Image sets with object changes
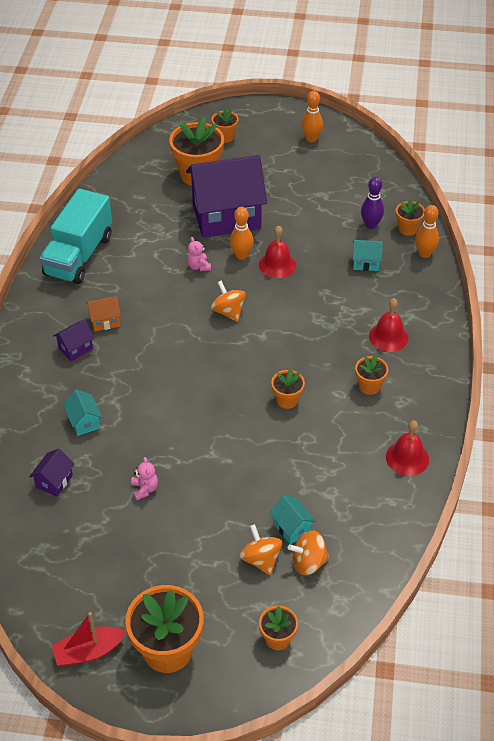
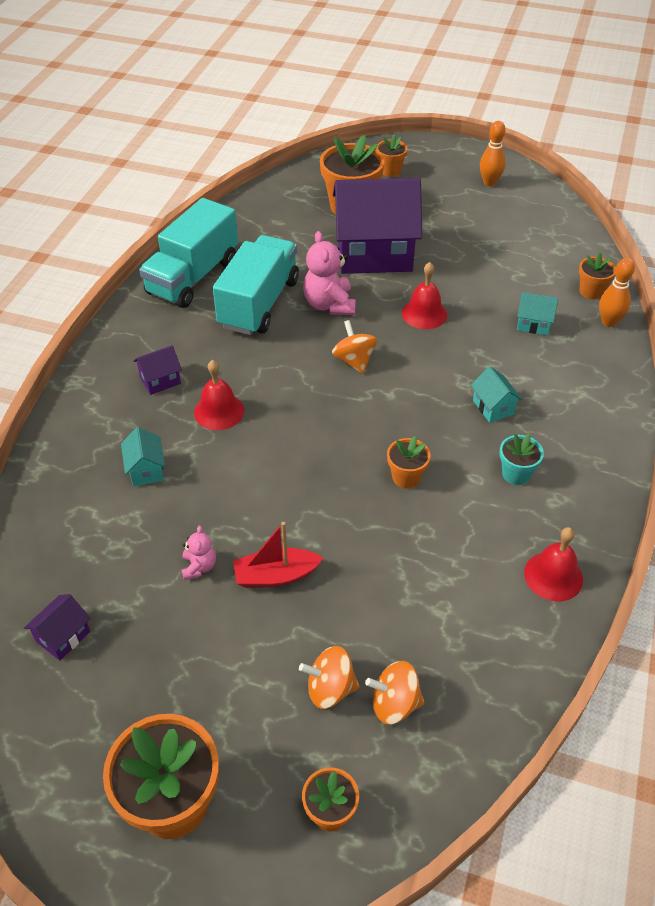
camera: 10 degrees right, 0 degrees up
(54, 481) = (88, 540): purple house -> purple house (63, 636)
(88, 652) = (65, 786): red boat -> red boat (276, 576)
(105, 321) = (203, 353): orange house -> none
(140, 272) = (259, 303): none -> turquoise truck
(198, 266) = (329, 305): pink teddy bear -> pink teddy bear, size x1.85
(241, 255) = (383, 298): orange bowling pin -> none
(261, 559) = (330, 689): orange spinning top -> orange spinning top turned 75 degrees counterclockwise
(292, 528) = (380, 650): turquoise house -> turquoise house (493, 407)
(369, 386) = (516, 474): orange flower pot -> turquoise flower pot
(370, 225) = (546, 282): purple bowling pin -> none
(388, 337) = (549, 415): red bell -> red bell (219, 411)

• About this exercise
Repeat each of the records exactly as written, except for the pictures, which are to be left out.

• Exercise answer
camera: 10 degrees right, 0 degrees up
(54, 481) = (88, 540): purple house -> purple house (63, 636)
(88, 652) = (65, 786): red boat -> red boat (276, 576)
(105, 321) = (203, 353): orange house -> none
(140, 272) = (259, 303): none -> turquoise truck
(198, 266) = (329, 305): pink teddy bear -> pink teddy bear, size x1.85
(241, 255) = (383, 298): orange bowling pin -> none
(261, 559) = (330, 689): orange spinning top -> orange spinning top turned 75 degrees counterclockwise
(292, 528) = (380, 650): turquoise house -> turquoise house (493, 407)
(369, 386) = (516, 474): orange flower pot -> turquoise flower pot
(370, 225) = (546, 282): purple bowling pin -> none
(388, 337) = (549, 415): red bell -> red bell (219, 411)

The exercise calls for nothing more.